--- Requirement ---
Below are records to transcribe exactly, without their pictures.

Data excerpts:
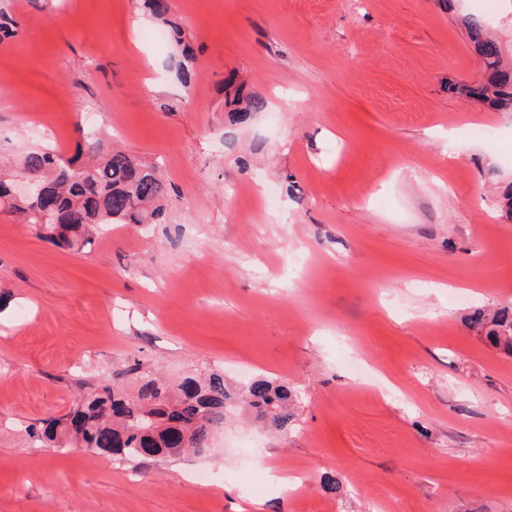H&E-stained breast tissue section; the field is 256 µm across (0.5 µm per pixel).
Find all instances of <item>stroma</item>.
<instances>
[{
	"instance_id": "1",
	"label": "stroma",
	"mask_w": 512,
	"mask_h": 512,
	"mask_svg": "<svg viewBox=\"0 0 512 512\" xmlns=\"http://www.w3.org/2000/svg\"><path fill=\"white\" fill-rule=\"evenodd\" d=\"M170 4L187 86L138 0L6 2L0 162L99 139L157 163L169 195L163 223L83 250L0 209V512H512V354L467 323L512 303V113L448 89L482 70L470 0ZM228 79L264 110L234 122ZM215 369L288 381V433L234 420L204 454L125 473L31 448L27 425L101 381ZM275 471L306 489L256 497Z\"/></svg>"
}]
</instances>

--- Solution below ---
H&E-stained breast tissue section; the field is 256 µm across (0.5 µm per pixel).
Find all instances of <item>stroma</item>.
<instances>
[{
	"instance_id": "1",
	"label": "stroma",
	"mask_w": 512,
	"mask_h": 512,
	"mask_svg": "<svg viewBox=\"0 0 512 512\" xmlns=\"http://www.w3.org/2000/svg\"><path fill=\"white\" fill-rule=\"evenodd\" d=\"M170 4L187 86L138 0L6 2L0 162L99 139L157 163L169 195L163 223L83 250L0 209V512H512V354L467 323L512 303V113L448 89L482 70L470 0ZM228 79L264 110L234 122ZM215 369L288 381V433L234 420L204 454L125 473L31 448L27 425L101 381ZM275 471L306 489L256 497Z\"/></svg>"
}]
</instances>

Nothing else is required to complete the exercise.